<<<<

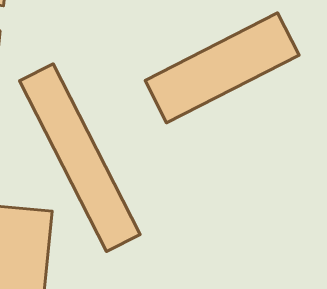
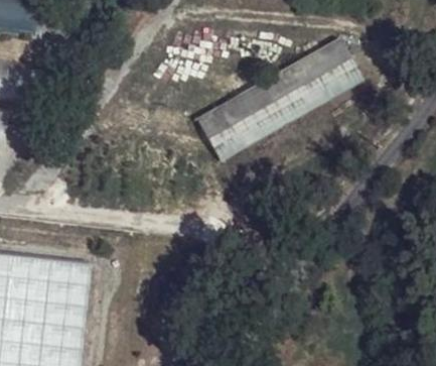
building: [19,64,140,252] -> none

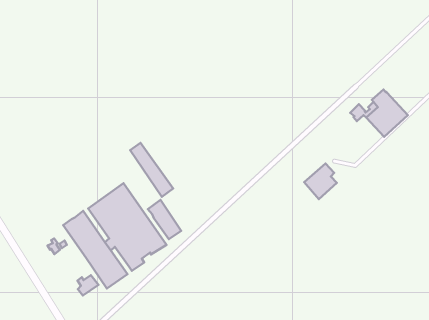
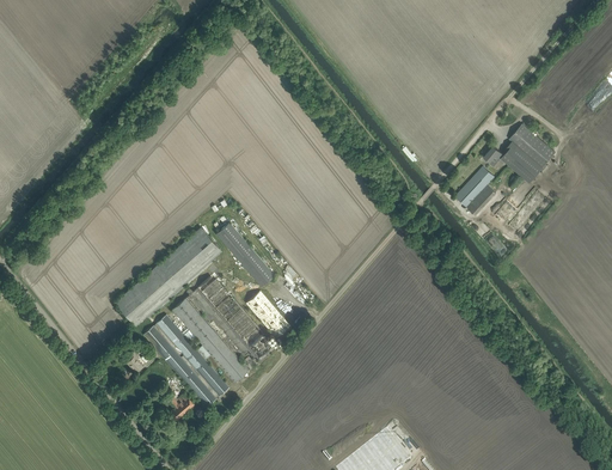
building: none -> [114,225,221,324]
building: [304,163,337,199] -> [454,167,495,213]

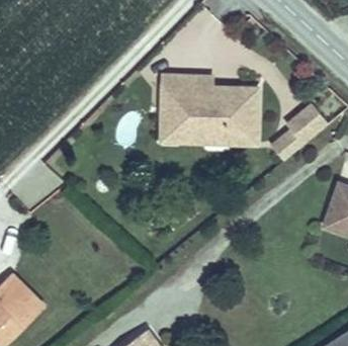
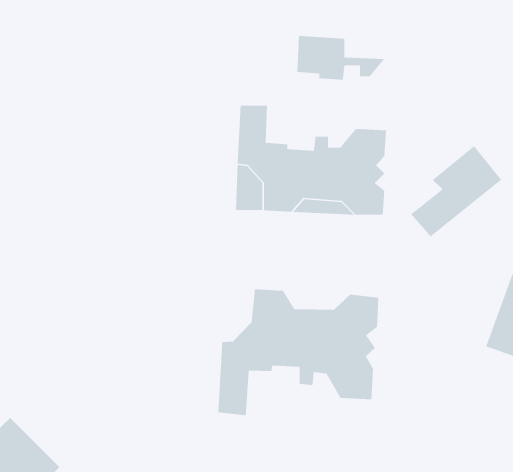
building: [178,72,236,101] -> [297,35,386,80]
building: none -> [218,289,379,416]

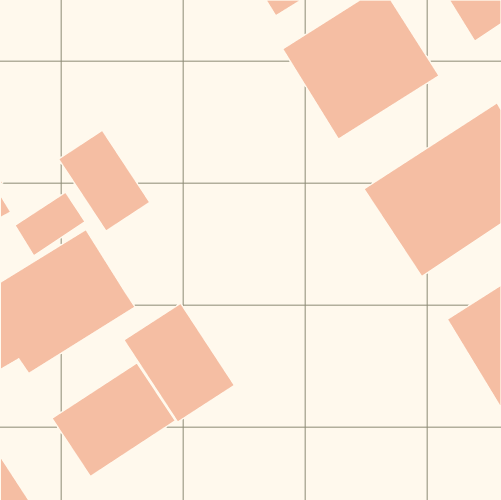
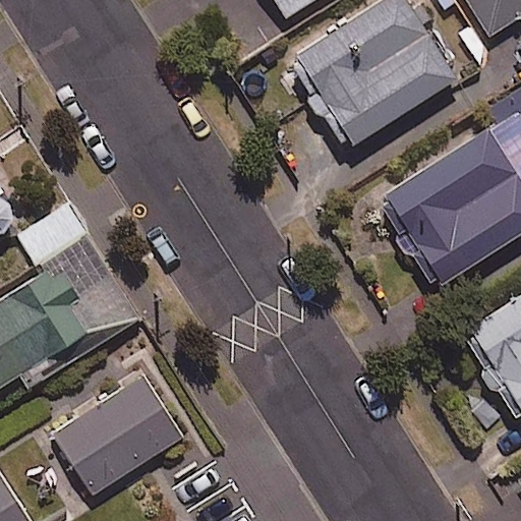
building: [58,130,150,231] -> none
building: [124,303,235,422] -> none

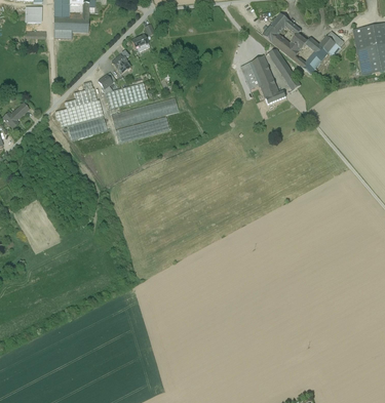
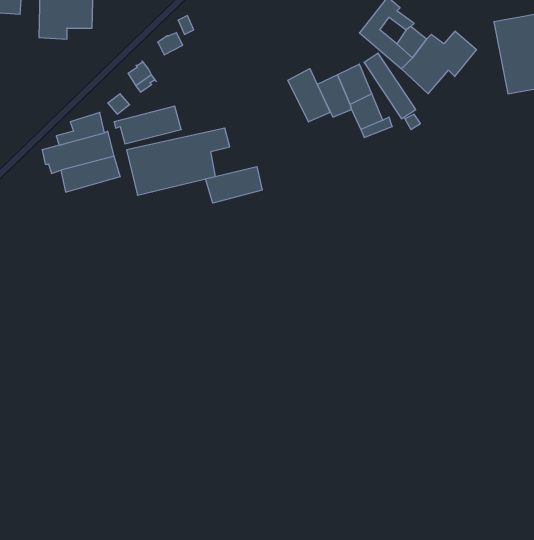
building: none -> [288,69,330,122]
building: none -> [206,167,262,203]

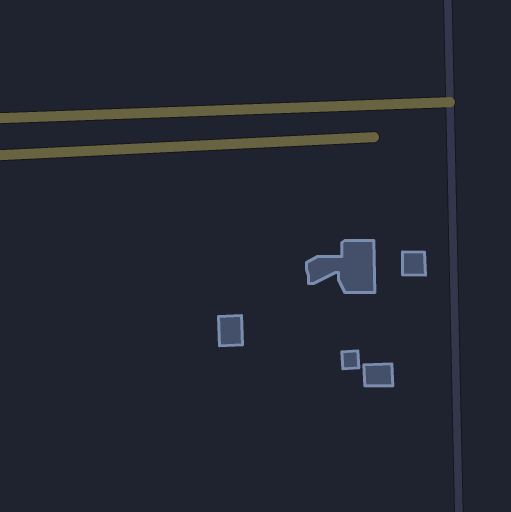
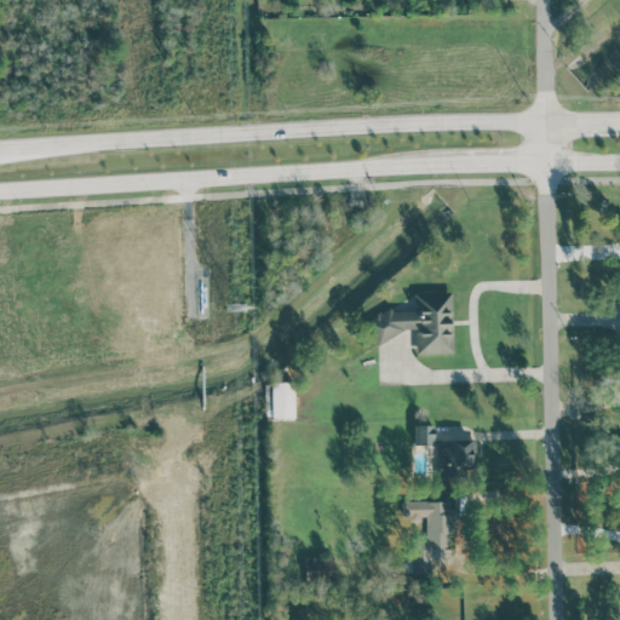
building: [403,252,425,275] -> none
building: none -> [402,500,452,572]

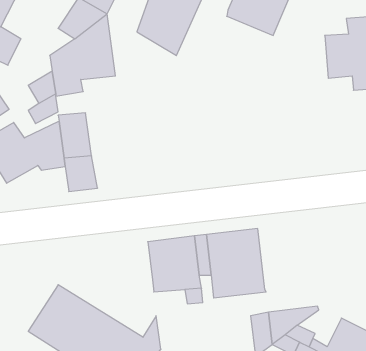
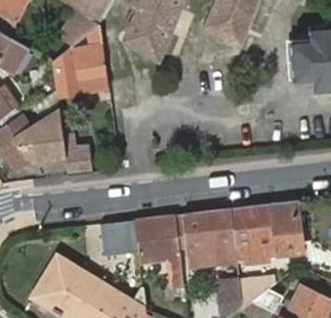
building: none -> [230,202,300,262]
building: none -> [99,221,139,257]

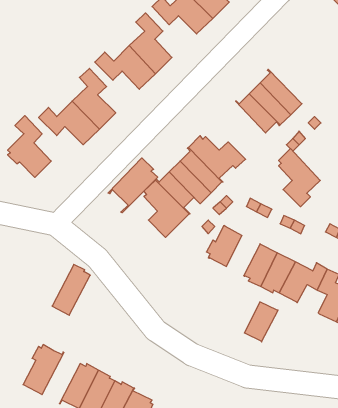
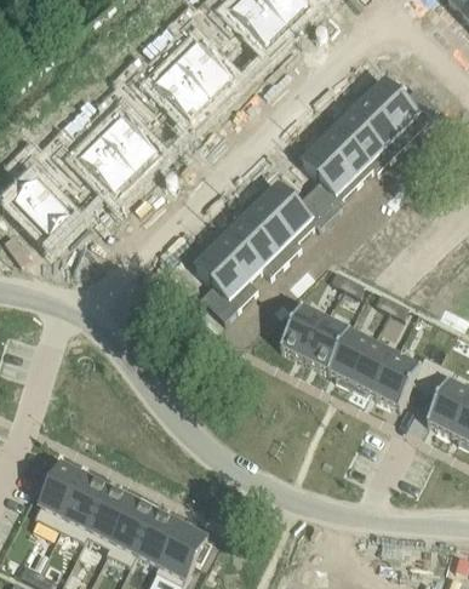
building: none -> [360,79,437,141]
building: [279,149,320,207] -> [301,137,356,215]
building: [108,158,158,213] -> none
building: [52,264,90,315] -> [58,473,109,541]
building: [244,302,278,342] -> [304,316,349,370]

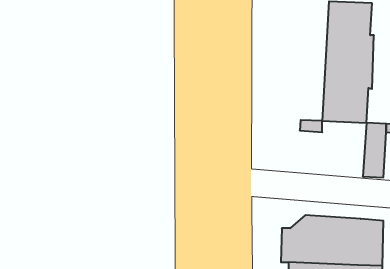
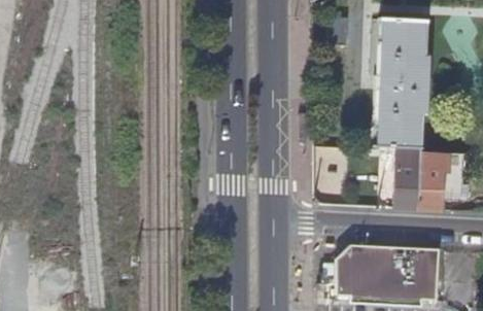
building: none -> [394,149,422,209]

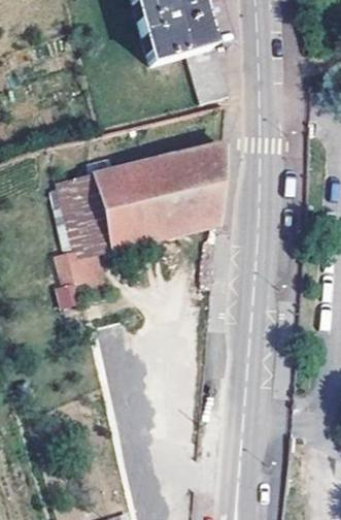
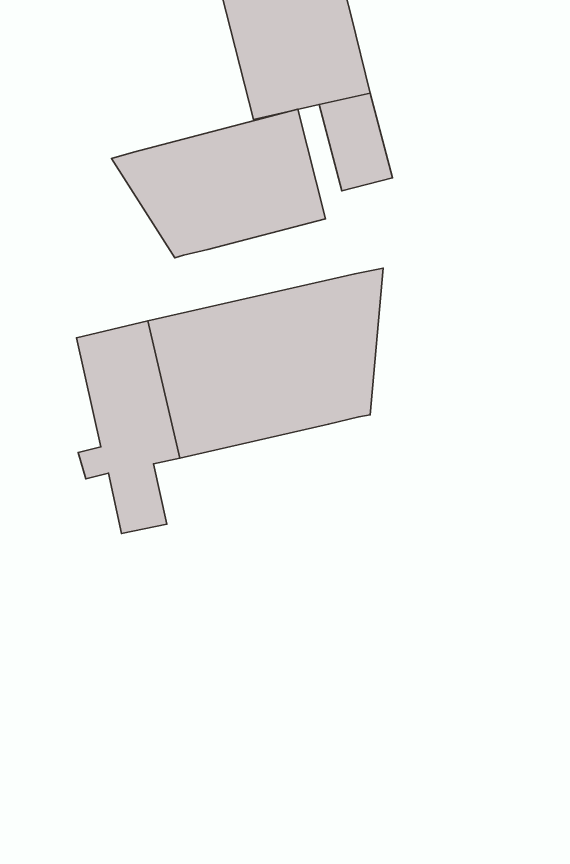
building: none -> [112,109,326,258]

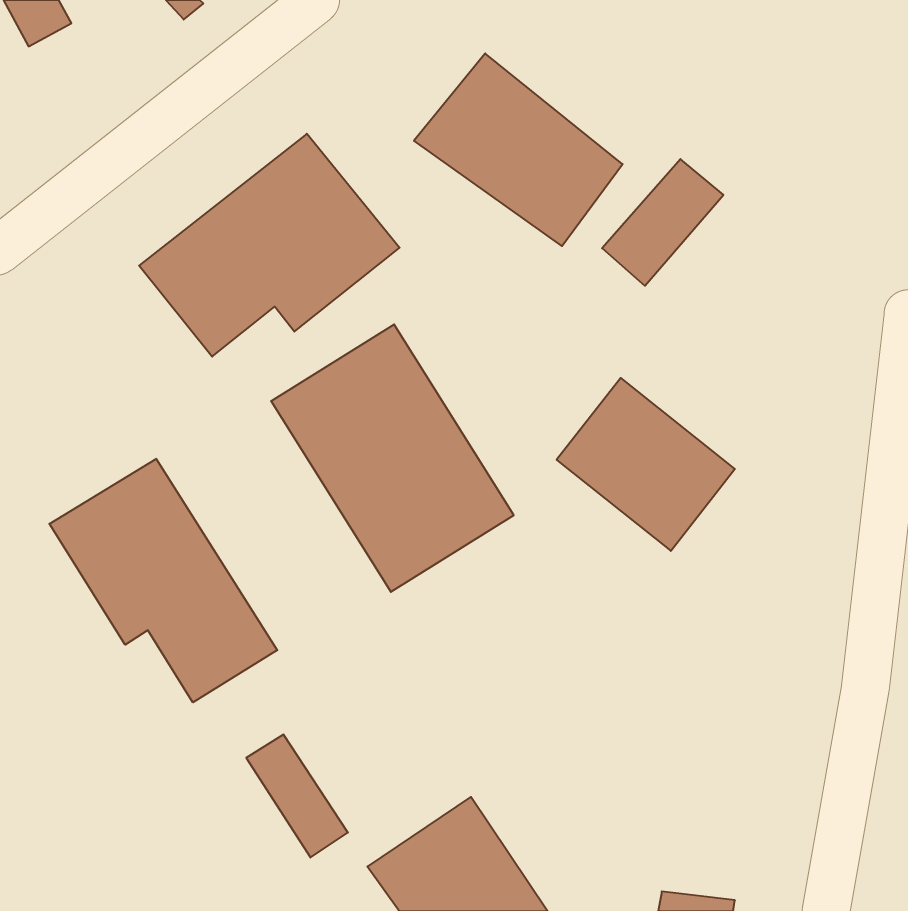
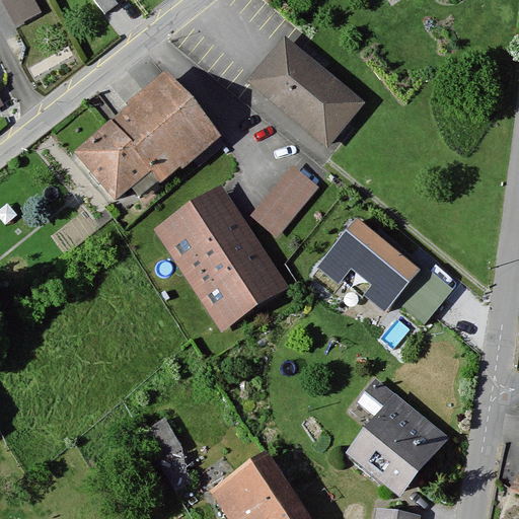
building: [602,159,723,286] -> [247,164,316,236]
building: [49,459,277,702] -> none
building: none -> [346,394,449,498]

>>>>

(Assignment)
Retype, exactly as written, each line from the one containing "building: none -> [112,109,326,258]" through the end of the data above, and leave out every picture.

(Response)
building: none -> [112,109,326,258]

building: [602,159,723,286] -> [247,164,316,236]
building: [49,459,277,702] -> none
building: none -> [346,394,449,498]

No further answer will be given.